How many lines of the listing below contain "SNOW"? State the number alone.

(Collected material):
++++++++

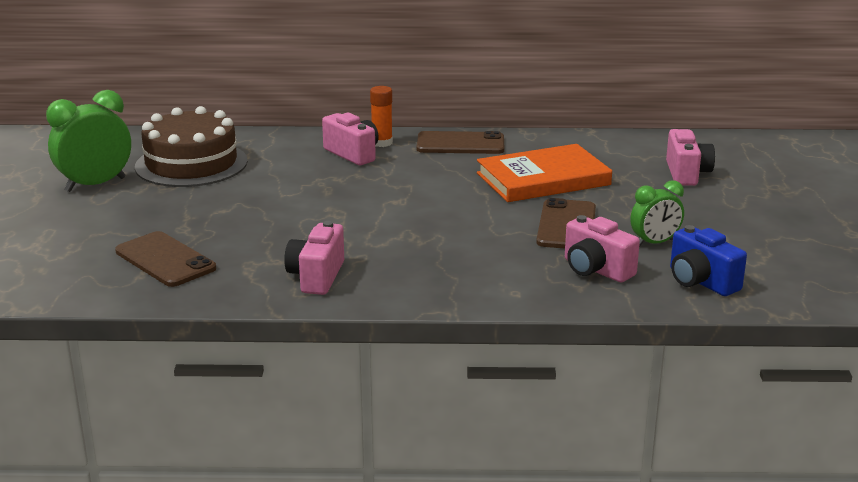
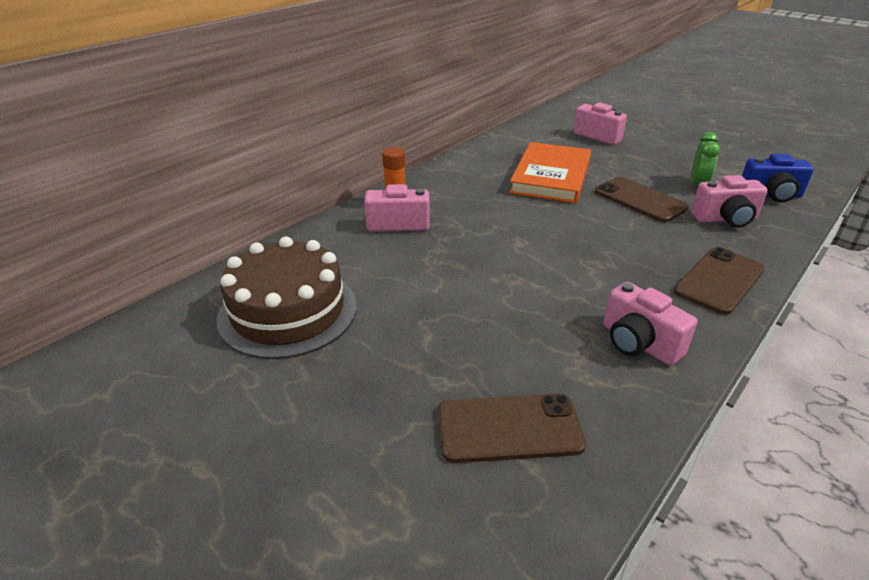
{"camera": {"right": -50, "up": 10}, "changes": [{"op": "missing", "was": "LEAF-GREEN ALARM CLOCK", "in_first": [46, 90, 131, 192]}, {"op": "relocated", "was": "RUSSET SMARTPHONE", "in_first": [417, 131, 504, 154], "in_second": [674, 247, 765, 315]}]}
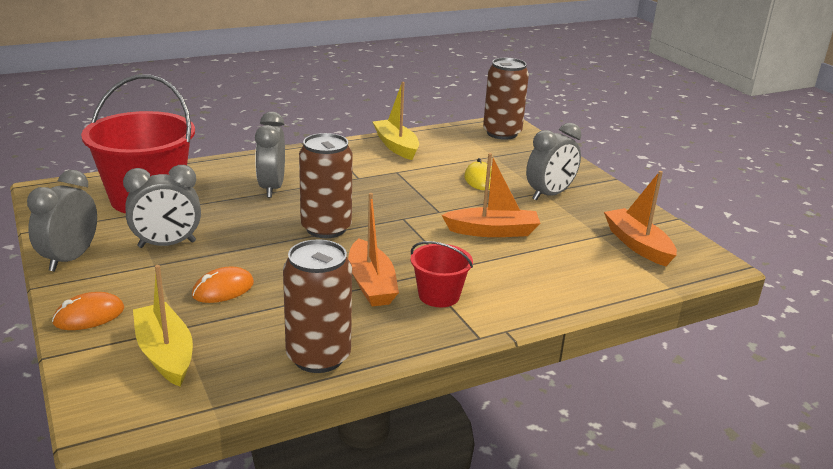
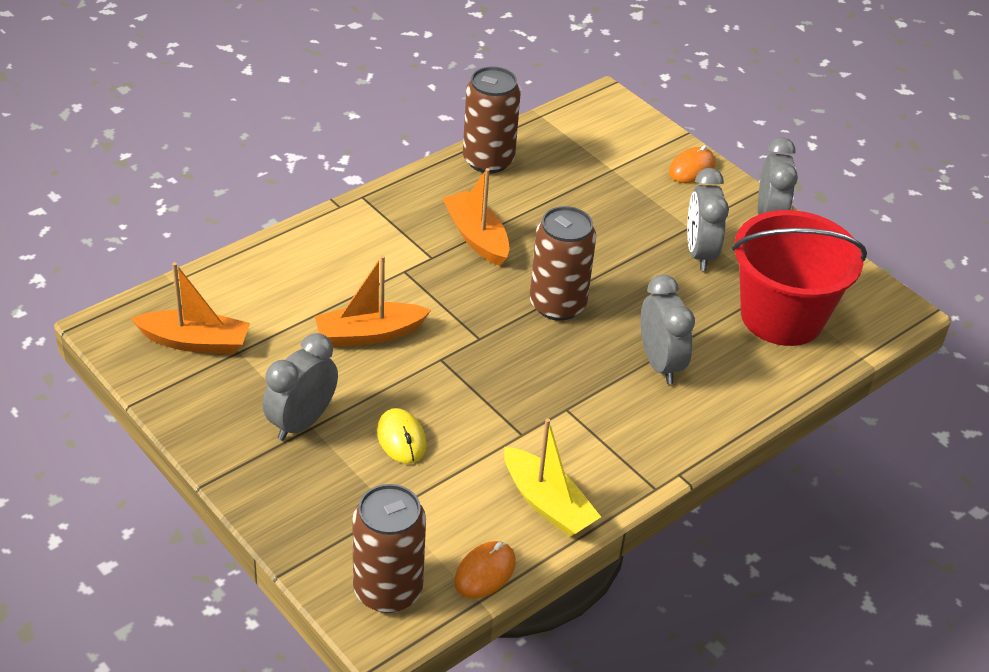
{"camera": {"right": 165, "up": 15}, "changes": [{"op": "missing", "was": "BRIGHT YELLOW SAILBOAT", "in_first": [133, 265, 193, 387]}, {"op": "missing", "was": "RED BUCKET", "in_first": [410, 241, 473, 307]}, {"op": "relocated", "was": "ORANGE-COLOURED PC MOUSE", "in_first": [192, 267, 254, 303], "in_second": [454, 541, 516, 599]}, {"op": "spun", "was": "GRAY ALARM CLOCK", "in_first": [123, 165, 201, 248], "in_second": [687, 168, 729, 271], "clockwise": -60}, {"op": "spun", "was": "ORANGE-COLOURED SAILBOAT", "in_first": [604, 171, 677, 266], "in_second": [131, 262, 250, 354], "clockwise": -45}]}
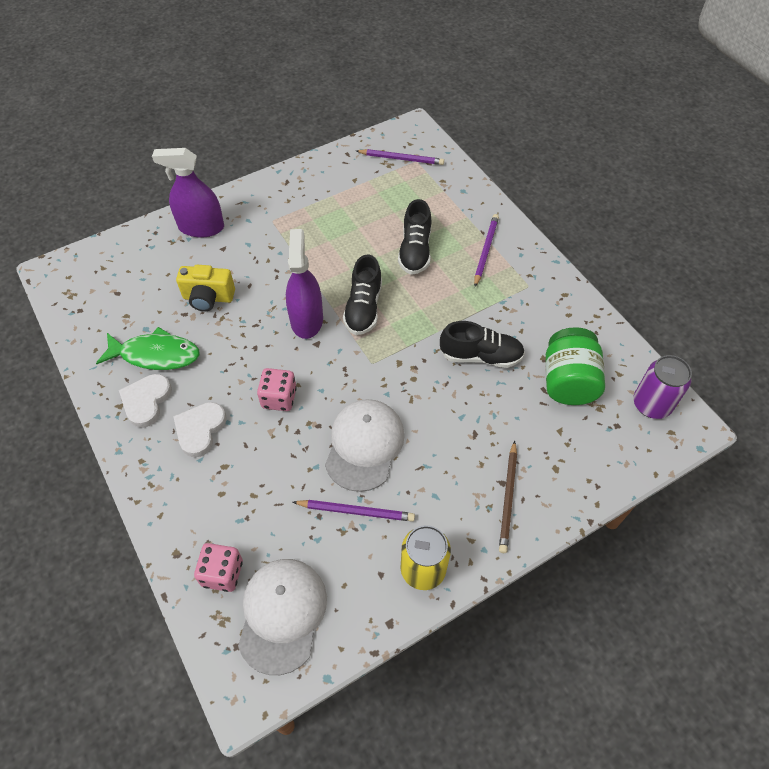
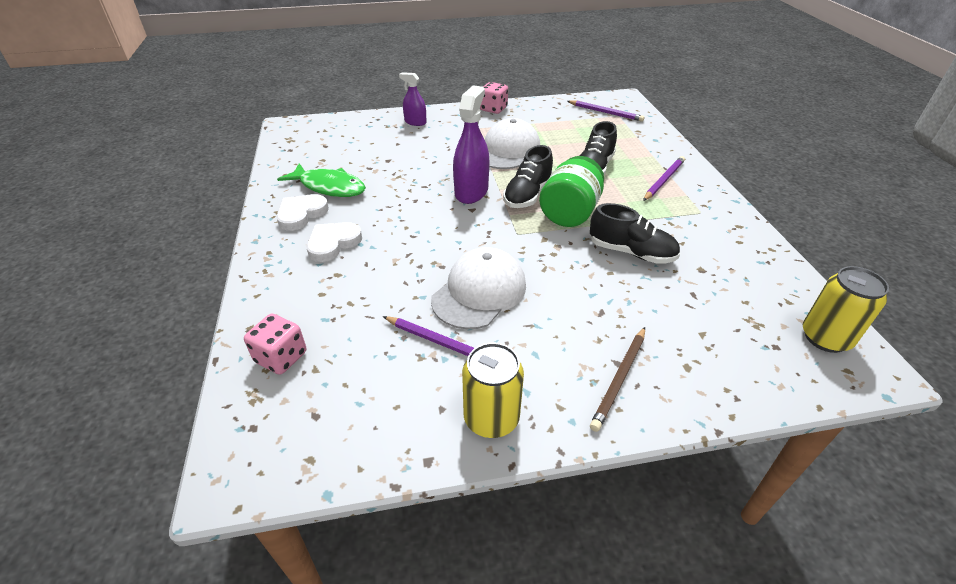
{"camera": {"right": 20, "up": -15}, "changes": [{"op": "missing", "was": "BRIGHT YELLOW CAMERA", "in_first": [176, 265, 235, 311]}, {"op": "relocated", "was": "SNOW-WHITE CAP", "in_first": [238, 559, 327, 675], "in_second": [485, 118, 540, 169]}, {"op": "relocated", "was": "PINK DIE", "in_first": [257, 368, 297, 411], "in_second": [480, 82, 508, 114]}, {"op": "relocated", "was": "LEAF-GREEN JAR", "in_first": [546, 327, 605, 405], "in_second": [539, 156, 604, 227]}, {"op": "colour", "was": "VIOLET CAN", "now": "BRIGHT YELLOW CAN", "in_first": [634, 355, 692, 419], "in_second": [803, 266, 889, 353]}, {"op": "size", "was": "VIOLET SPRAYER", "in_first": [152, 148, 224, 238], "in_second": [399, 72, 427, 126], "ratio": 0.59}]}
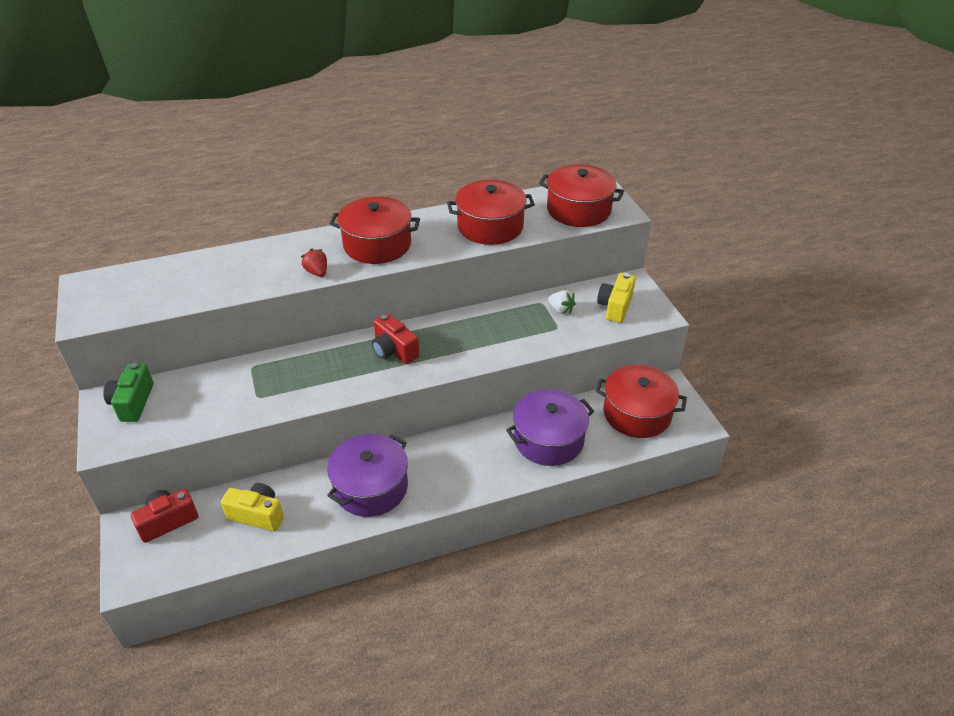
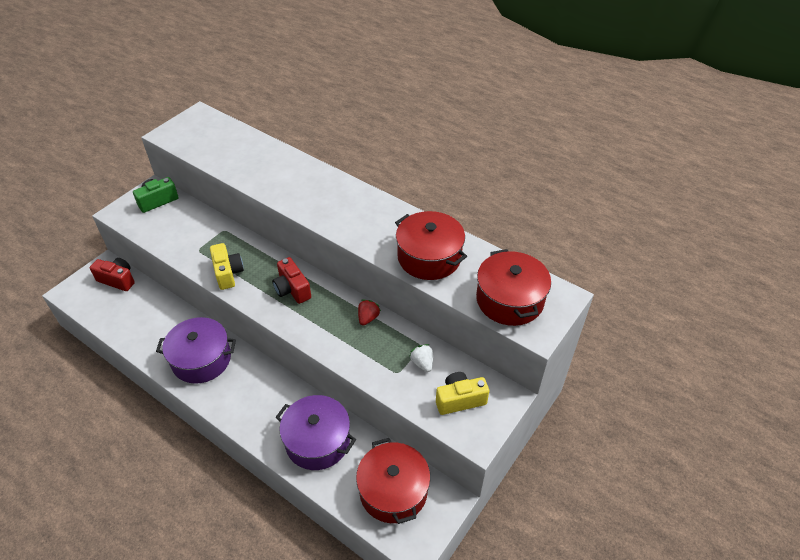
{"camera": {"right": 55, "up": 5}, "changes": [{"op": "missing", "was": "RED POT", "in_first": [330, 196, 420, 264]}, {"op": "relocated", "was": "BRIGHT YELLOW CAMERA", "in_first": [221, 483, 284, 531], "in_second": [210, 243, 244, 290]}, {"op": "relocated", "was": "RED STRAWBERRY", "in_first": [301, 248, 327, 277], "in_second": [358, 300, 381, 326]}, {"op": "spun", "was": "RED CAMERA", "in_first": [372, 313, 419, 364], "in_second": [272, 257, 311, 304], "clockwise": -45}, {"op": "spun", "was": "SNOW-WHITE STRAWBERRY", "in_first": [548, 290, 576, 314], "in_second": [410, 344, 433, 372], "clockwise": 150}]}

++++++++

(Response to this task): 2